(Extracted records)
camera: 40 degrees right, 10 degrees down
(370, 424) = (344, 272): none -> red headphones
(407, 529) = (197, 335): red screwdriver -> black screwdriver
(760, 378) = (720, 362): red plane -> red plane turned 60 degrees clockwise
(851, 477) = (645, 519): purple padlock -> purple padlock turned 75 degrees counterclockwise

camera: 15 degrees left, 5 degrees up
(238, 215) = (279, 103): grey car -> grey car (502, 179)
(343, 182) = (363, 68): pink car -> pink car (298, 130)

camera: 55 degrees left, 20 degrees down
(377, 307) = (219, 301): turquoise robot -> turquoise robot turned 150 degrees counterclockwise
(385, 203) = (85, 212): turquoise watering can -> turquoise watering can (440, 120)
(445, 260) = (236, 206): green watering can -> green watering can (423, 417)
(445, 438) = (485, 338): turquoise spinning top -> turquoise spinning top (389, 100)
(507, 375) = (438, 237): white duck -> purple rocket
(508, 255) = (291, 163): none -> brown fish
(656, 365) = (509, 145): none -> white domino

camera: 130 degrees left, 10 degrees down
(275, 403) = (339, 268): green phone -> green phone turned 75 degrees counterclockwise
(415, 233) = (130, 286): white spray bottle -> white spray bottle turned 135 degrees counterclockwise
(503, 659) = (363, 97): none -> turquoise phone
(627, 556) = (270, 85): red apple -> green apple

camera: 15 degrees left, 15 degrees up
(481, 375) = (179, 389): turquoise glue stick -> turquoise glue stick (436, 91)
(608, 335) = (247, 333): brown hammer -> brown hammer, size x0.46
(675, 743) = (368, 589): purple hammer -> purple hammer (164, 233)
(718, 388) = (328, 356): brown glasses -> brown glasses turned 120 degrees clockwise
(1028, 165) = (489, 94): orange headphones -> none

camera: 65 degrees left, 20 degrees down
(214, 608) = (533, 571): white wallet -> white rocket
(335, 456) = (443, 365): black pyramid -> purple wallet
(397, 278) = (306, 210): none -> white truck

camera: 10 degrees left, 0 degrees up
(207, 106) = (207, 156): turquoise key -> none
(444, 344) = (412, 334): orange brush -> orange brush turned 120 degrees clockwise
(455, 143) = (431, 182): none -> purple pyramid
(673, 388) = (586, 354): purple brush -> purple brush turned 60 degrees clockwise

» WHAT TO PRODUCE
Exactly reproduce every line of the records.

» RESPONSE TO THE TASK
camera: 40 degrees right, 10 degrees down
(370, 424) = (344, 272): none -> red headphones
(407, 529) = (197, 335): red screwdriver -> black screwdriver
(760, 378) = (720, 362): red plane -> red plane turned 60 degrees clockwise
(851, 477) = (645, 519): purple padlock -> purple padlock turned 75 degrees counterclockwise

camera: 15 degrees left, 5 degrees up
(238, 215) = (279, 103): grey car -> grey car (502, 179)
(343, 182) = (363, 68): pink car -> pink car (298, 130)

camera: 55 degrees left, 20 degrees down
(377, 307) = (219, 301): turquoise robot -> turquoise robot turned 150 degrees counterclockwise
(385, 203) = (85, 212): turquoise watering can -> turquoise watering can (440, 120)
(445, 260) = (236, 206): green watering can -> green watering can (423, 417)
(445, 438) = (485, 338): turquoise spinning top -> turquoise spinning top (389, 100)
(507, 375) = (438, 237): white duck -> purple rocket
(508, 255) = (291, 163): none -> brown fish
(656, 365) = (509, 145): none -> white domino

camera: 130 degrees left, 10 degrees down
(275, 403) = (339, 268): green phone -> green phone turned 75 degrees counterclockwise
(415, 233) = (130, 286): white spray bottle -> white spray bottle turned 135 degrees counterclockwise
(503, 659) = (363, 97): none -> turquoise phone
(627, 556) = (270, 85): red apple -> green apple

camera: 15 degrees left, 15 degrees up
(481, 375) = (179, 389): turquoise glue stick -> turquoise glue stick (436, 91)
(608, 335) = (247, 333): brown hammer -> brown hammer, size x0.46
(675, 743) = (368, 589): purple hammer -> purple hammer (164, 233)
(718, 388) = (328, 356): brown glasses -> brown glasses turned 120 degrees clockwise
(1028, 165) = (489, 94): orange headphones -> none

camera: 65 degrees left, 20 degrees down
(214, 608) = (533, 571): white wallet -> white rocket
(335, 456) = (443, 365): black pyramid -> purple wallet
(397, 278) = (306, 210): none -> white truck

camera: 10 degrees left, 0 degrees up
(207, 106) = (207, 156): turquoise key -> none
(444, 344) = (412, 334): orange brush -> orange brush turned 120 degrees clockwise
(455, 143) = (431, 182): none -> purple pyramid
(673, 388) = (586, 354): purple brush -> purple brush turned 60 degrees clockwise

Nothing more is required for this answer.